**Extracted records:**
--- START ---

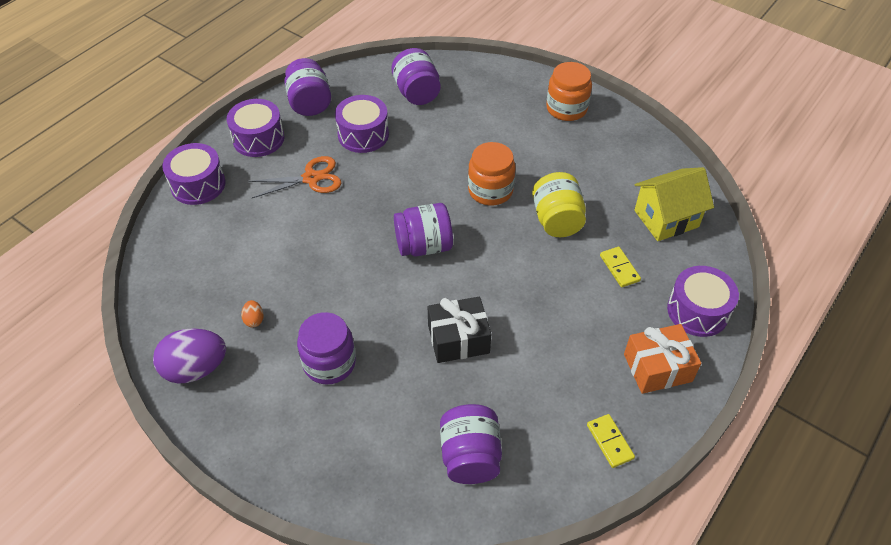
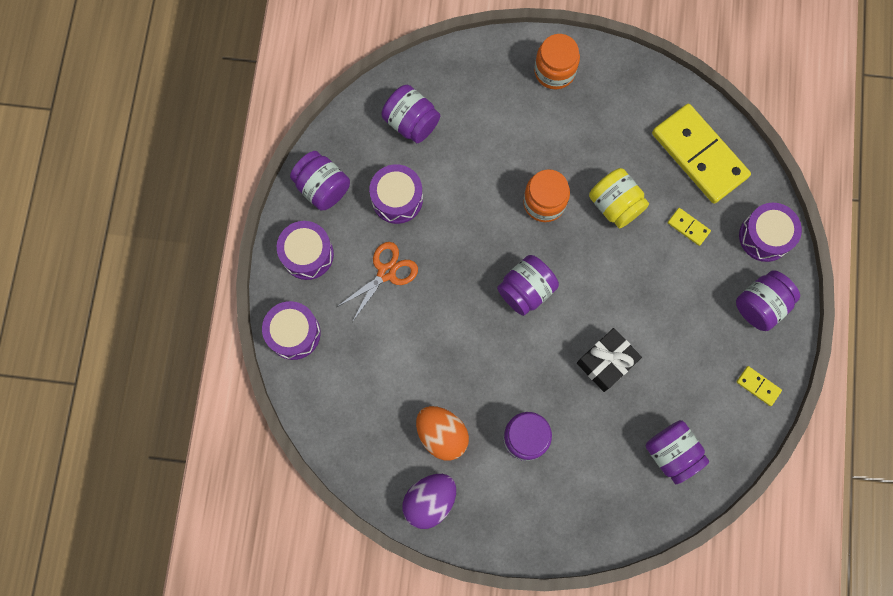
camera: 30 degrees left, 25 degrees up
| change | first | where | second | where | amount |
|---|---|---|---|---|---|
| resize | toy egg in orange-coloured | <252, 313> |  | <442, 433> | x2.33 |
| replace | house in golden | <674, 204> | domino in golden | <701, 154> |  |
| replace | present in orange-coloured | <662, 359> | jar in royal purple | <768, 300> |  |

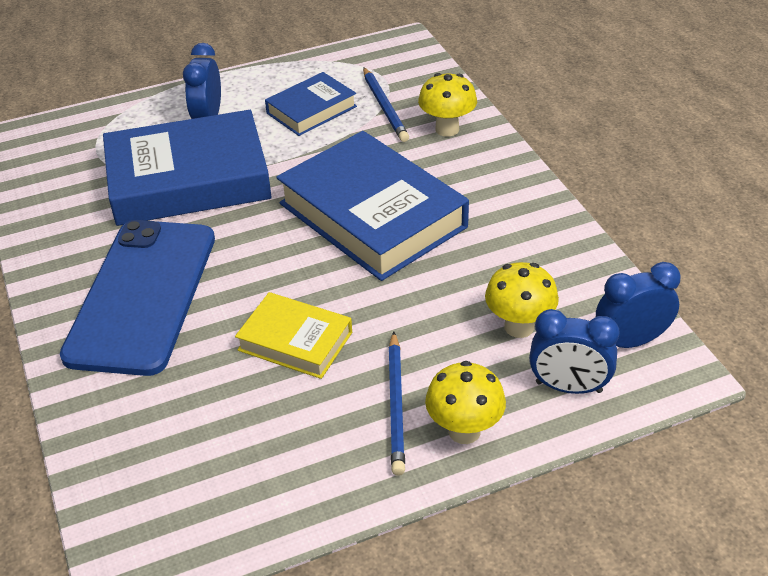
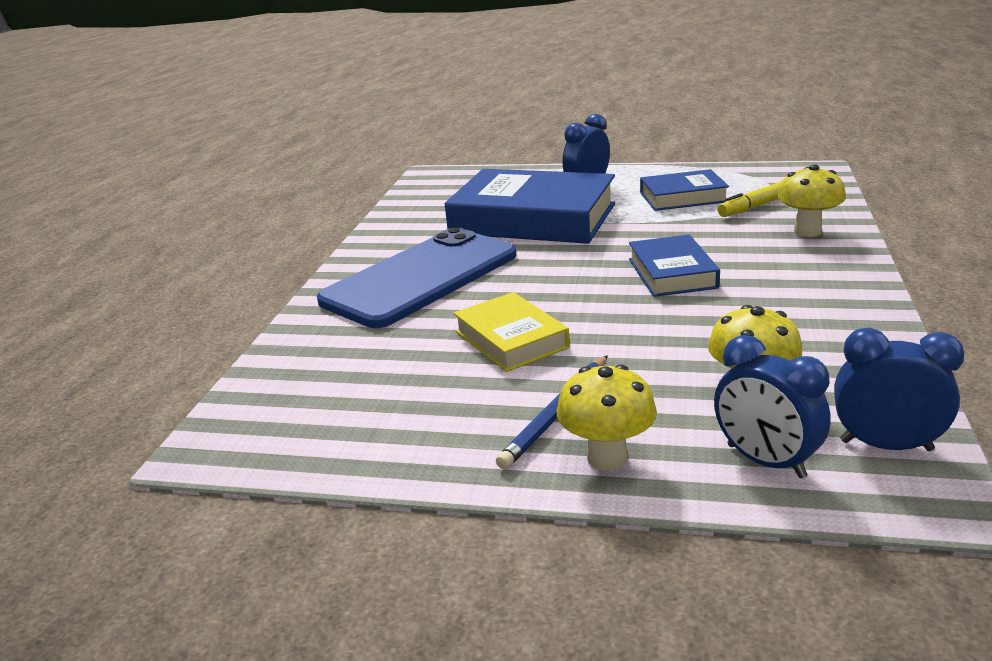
camera: 35 degrees right, 15 degrees down
| change | first | where | second | where | amount |
|---|---|---|---|---|---|
| resize | hardback in royal blue | <372, 206> |  | <674, 266> | x0.53 |
| replace | wooden pencil in royal blue | <386, 104> | marker in golden | <750, 199> |  |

--- END ---

**Assigned task:**
Lines from the one containing "camera: 35 degrees right, 15 degrees down" through the end of the entries above must be copied exactly; include both ends and no other lines.

**Task solution:**
camera: 35 degrees right, 15 degrees down
| change | first | where | second | where | amount |
|---|---|---|---|---|---|
| resize | hardback in royal blue | <372, 206> |  | <674, 266> | x0.53 |
| replace | wooden pencil in royal blue | <386, 104> | marker in golden | <750, 199> |  |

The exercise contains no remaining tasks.